■ Prompt
Locate every line in the items below that contains the string "acciaccatura", and copy each of those lines. Matching is case-sensitive.

-- start Supplied data --

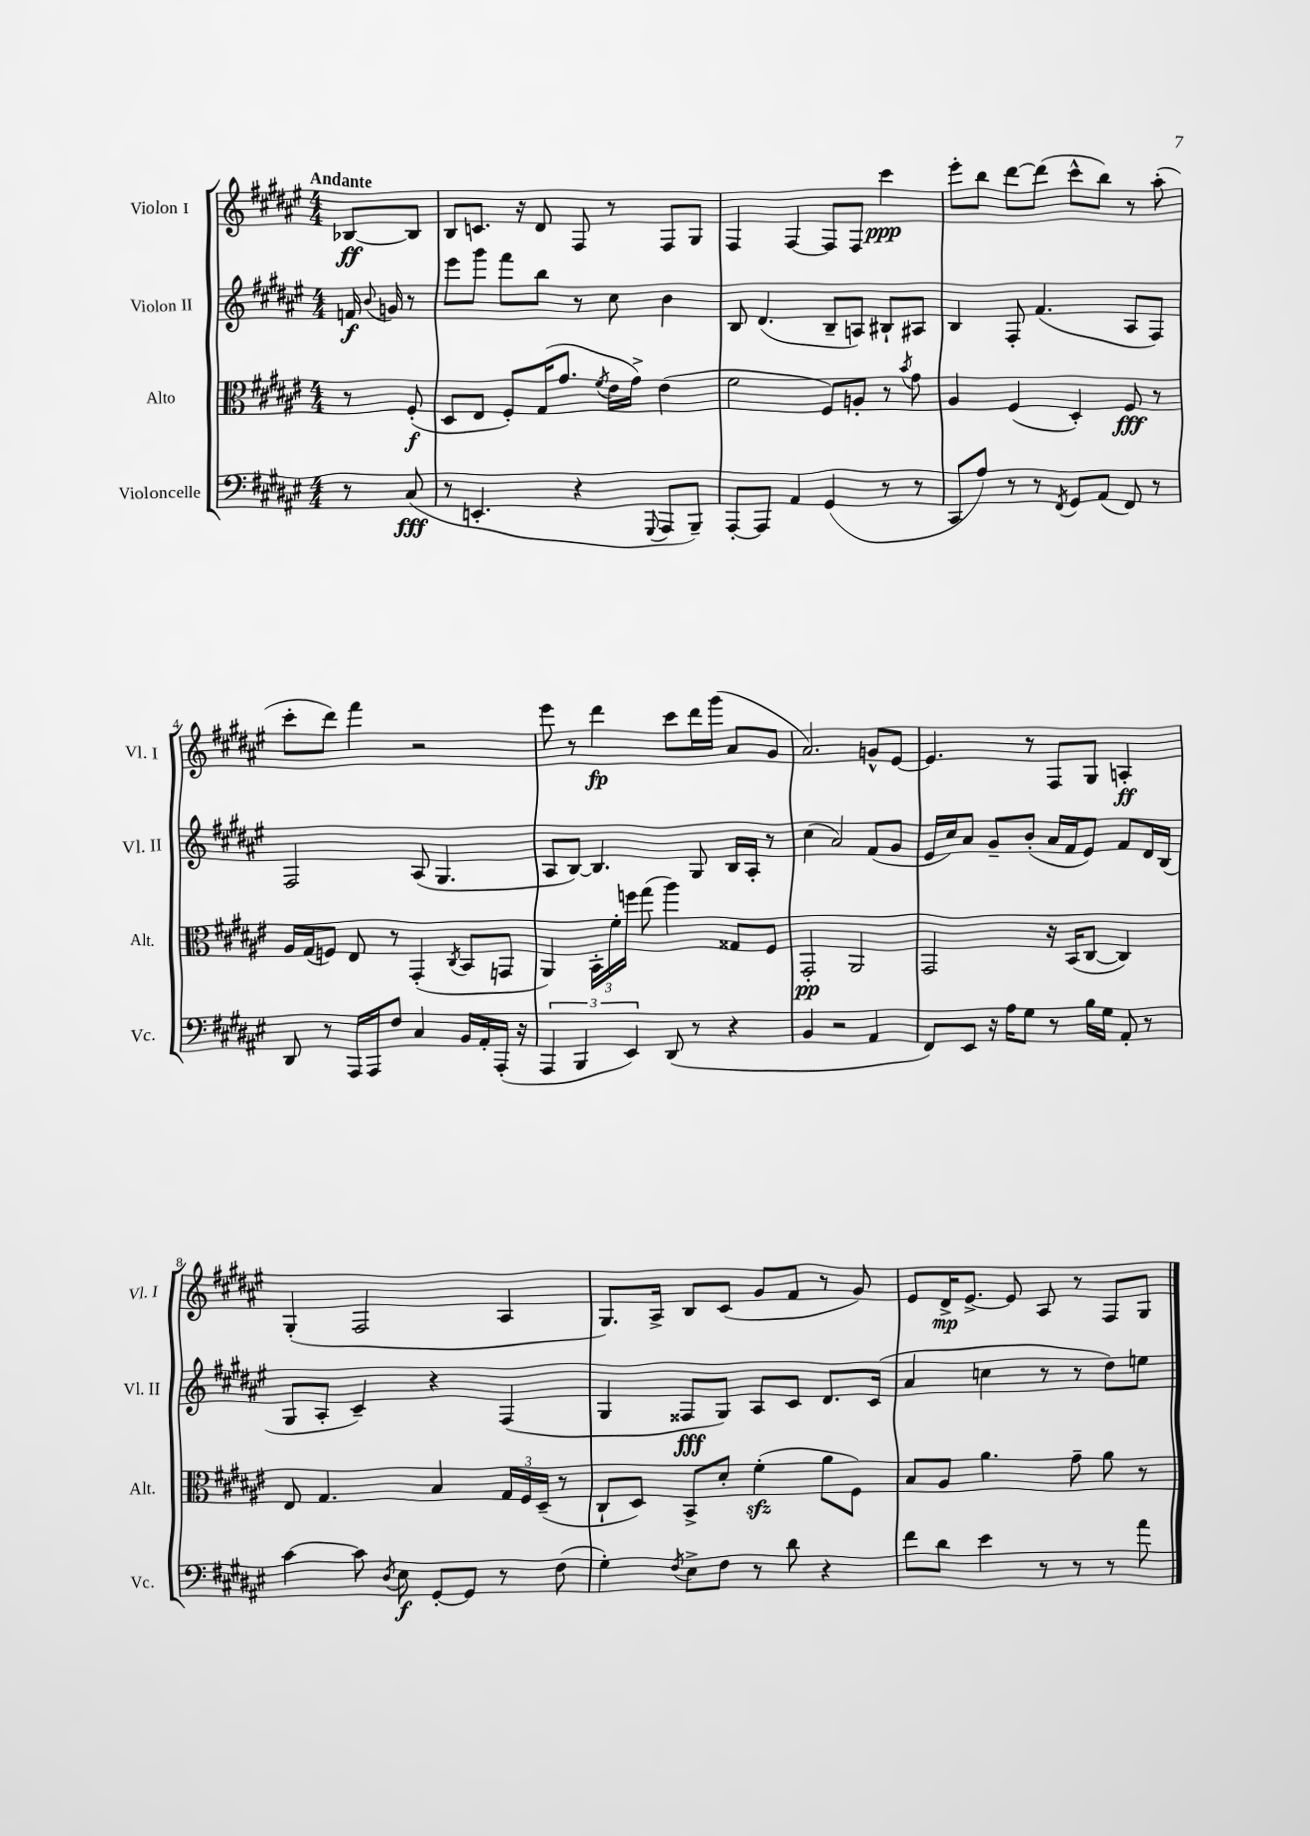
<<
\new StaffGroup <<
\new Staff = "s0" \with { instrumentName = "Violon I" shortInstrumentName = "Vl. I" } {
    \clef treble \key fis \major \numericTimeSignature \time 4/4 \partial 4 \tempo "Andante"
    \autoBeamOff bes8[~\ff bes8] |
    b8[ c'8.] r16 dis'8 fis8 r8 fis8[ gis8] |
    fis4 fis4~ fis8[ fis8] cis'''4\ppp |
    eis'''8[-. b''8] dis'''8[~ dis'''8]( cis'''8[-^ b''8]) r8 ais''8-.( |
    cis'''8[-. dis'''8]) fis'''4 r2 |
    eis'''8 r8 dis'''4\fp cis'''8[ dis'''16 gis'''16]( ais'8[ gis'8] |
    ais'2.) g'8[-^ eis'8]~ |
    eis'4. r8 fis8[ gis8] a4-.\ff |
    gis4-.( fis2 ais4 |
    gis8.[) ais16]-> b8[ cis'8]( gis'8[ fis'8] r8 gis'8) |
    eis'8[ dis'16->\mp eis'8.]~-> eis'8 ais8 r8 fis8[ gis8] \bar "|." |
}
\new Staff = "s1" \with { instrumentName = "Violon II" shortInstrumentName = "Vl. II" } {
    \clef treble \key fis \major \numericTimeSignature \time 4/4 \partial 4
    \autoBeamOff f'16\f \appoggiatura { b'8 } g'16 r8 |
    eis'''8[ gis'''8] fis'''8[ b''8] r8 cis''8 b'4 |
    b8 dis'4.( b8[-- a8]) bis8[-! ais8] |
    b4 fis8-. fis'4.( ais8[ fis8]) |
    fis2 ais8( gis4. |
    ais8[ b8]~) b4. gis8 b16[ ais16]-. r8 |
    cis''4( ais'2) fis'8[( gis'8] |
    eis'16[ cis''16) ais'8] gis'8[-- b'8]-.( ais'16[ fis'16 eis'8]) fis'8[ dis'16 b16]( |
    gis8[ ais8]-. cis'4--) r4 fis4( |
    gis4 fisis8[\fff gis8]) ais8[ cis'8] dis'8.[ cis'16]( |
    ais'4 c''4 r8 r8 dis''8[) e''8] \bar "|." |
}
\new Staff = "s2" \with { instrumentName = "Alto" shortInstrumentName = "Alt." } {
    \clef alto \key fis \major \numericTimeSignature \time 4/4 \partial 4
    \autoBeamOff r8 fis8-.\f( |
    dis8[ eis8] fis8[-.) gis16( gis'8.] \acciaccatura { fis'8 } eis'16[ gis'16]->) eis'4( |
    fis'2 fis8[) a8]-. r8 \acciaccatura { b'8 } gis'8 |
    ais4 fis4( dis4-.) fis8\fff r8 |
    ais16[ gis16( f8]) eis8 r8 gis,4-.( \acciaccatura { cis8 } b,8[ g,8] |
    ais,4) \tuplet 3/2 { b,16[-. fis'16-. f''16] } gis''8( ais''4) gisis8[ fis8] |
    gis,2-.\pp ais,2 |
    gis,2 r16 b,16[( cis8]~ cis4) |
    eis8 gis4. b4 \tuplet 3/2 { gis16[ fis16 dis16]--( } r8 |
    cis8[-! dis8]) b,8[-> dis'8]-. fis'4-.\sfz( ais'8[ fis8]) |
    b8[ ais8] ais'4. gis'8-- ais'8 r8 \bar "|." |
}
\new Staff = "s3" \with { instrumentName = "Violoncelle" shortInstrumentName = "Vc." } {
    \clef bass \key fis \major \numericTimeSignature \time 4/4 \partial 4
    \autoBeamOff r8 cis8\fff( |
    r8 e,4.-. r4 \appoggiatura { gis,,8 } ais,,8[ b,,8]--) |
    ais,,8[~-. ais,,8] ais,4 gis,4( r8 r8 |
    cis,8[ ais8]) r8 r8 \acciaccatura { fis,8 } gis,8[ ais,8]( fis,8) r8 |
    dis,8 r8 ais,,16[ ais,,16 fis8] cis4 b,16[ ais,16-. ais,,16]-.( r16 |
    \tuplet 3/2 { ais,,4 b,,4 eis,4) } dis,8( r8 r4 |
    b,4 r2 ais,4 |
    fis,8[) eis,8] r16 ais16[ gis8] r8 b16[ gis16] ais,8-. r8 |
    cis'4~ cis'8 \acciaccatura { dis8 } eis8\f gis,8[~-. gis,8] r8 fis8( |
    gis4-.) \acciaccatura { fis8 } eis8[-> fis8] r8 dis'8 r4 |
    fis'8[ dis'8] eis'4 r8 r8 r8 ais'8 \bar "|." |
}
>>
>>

-- end Supplied data --
-- start Supplied data --

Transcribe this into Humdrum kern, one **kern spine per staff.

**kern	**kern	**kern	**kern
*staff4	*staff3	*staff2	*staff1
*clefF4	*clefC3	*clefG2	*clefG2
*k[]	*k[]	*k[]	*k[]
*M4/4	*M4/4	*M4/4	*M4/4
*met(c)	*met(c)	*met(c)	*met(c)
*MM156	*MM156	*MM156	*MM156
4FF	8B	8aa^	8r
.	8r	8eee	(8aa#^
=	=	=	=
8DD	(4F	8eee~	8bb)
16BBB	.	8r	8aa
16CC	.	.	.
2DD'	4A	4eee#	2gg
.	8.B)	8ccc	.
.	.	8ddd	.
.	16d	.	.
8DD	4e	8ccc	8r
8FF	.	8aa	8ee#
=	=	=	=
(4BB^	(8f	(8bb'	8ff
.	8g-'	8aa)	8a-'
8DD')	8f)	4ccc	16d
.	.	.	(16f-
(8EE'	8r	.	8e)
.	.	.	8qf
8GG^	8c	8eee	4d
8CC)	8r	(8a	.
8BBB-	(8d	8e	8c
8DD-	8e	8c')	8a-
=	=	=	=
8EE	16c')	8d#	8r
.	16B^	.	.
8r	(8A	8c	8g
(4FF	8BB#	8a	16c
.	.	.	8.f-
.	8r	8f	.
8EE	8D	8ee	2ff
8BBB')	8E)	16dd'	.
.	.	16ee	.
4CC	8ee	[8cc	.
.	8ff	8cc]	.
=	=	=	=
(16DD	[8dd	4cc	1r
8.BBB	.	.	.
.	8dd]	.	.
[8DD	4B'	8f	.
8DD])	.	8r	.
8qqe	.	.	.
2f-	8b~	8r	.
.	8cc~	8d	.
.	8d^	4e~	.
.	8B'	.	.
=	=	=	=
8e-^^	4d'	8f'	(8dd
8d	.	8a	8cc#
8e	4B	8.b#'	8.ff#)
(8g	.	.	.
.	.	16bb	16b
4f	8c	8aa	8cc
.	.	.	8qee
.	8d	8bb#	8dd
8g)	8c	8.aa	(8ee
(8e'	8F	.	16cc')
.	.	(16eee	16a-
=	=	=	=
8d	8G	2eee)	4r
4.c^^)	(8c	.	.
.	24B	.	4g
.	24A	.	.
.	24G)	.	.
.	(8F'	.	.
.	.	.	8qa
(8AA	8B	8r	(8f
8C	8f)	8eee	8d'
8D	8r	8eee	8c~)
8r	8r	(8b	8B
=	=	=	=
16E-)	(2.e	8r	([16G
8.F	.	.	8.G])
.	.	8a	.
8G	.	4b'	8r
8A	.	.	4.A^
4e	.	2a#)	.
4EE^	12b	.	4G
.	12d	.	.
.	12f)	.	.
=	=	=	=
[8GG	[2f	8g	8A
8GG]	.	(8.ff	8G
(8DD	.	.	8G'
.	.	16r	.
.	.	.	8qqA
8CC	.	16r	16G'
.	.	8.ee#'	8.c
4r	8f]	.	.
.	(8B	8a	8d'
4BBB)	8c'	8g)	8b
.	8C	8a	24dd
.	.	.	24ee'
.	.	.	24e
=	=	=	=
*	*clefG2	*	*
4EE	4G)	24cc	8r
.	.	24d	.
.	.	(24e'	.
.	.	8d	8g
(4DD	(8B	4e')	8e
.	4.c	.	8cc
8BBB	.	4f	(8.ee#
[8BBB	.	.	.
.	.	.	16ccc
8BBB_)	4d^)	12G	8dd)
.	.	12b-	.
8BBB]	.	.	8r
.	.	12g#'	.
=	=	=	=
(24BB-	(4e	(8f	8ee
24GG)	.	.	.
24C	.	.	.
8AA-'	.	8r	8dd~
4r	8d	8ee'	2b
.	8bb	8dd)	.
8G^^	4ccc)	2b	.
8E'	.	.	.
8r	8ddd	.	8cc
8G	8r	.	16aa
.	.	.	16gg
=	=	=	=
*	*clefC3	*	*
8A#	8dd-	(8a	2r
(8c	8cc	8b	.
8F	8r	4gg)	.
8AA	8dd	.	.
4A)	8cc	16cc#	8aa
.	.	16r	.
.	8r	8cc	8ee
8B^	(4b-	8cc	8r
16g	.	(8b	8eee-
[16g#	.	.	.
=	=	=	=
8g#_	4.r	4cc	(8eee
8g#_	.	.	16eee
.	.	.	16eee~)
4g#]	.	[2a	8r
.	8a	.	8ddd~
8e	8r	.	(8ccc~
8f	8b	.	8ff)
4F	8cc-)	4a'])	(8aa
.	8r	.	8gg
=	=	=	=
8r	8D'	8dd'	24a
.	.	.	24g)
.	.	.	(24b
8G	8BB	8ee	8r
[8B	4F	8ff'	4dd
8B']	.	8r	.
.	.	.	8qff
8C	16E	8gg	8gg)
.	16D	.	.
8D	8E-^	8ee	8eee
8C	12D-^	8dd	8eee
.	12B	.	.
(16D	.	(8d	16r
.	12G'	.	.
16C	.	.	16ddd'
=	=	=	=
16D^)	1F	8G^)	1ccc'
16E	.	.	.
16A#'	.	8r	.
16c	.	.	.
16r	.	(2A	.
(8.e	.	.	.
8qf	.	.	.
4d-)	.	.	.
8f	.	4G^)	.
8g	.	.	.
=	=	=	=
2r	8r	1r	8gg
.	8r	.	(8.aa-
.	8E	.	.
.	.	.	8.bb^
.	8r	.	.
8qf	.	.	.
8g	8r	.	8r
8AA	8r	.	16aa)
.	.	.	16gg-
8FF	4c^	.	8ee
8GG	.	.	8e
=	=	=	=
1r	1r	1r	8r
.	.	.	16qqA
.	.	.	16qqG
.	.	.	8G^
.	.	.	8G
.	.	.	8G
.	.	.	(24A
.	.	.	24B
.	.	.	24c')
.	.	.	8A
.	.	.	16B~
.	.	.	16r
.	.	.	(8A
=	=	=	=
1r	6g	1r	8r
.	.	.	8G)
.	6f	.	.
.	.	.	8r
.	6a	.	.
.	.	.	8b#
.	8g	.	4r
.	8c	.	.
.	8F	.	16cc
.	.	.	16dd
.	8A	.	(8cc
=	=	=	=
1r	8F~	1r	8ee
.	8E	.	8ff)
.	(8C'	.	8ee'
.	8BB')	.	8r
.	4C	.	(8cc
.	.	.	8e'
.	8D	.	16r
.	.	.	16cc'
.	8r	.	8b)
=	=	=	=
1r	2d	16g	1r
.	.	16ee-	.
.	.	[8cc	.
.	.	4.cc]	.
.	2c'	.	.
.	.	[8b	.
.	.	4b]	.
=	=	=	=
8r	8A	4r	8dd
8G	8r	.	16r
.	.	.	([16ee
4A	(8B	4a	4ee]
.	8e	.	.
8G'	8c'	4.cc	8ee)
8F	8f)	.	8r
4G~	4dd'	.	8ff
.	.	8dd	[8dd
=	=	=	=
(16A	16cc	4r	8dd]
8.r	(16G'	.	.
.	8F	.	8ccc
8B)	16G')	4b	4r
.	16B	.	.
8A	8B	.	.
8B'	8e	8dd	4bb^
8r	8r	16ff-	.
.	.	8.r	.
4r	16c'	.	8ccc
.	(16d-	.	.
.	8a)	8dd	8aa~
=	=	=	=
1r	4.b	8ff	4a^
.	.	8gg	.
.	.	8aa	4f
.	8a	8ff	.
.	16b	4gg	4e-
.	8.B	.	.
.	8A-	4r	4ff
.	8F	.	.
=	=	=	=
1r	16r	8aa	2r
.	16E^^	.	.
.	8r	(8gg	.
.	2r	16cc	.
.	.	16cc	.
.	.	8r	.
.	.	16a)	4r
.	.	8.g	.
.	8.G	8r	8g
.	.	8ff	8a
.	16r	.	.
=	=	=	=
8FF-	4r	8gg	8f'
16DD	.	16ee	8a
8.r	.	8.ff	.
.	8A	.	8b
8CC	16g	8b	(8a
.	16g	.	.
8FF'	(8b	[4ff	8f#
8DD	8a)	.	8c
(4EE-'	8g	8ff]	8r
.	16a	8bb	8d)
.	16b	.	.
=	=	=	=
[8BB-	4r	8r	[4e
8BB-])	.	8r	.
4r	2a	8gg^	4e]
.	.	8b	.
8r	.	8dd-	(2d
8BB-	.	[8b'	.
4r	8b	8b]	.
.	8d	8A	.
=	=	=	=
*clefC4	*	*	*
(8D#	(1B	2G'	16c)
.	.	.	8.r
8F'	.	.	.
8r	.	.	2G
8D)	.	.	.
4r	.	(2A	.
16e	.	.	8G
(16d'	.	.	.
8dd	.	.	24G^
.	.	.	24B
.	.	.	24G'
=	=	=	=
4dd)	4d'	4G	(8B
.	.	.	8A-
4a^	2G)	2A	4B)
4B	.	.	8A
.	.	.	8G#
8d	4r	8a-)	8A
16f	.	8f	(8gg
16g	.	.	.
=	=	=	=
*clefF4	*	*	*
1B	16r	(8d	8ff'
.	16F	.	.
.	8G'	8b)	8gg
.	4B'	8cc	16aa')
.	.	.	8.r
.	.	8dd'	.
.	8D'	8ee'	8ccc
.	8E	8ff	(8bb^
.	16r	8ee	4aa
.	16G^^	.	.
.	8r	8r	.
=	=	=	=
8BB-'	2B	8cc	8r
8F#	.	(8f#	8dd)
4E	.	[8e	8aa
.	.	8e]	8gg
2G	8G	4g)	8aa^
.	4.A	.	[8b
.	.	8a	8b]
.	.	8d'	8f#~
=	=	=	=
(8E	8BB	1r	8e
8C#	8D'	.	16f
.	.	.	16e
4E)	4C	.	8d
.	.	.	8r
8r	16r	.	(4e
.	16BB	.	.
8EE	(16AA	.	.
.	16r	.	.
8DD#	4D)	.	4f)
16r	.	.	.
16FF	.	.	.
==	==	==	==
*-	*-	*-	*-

-- end Supplied data --

■ Completed exercise
    dis8[ eis8] fis8[-.) gis16( gis'8.] \acciaccatura { fis'8 } eis'16[ gis'16]->) eis'4( |
    fis'2 fis8[) a8]-. r8 \acciaccatura { b'8 } gis'8 |
    ais16[ gis16( f8]) eis8 r8 gis,4-.( \acciaccatura { cis8 } b,8[ g,8] |
    cis,8[ ais8]) r8 r8 \acciaccatura { fis,8 } gis,8[ ais,8]( fis,8) r8 |
    cis'4~ cis'8 \acciaccatura { dis8 } eis8\f gis,8[~-. gis,8] r8 fis8( |
    gis4-.) \acciaccatura { fis8 } eis8[-> fis8] r8 dis'8 r4 |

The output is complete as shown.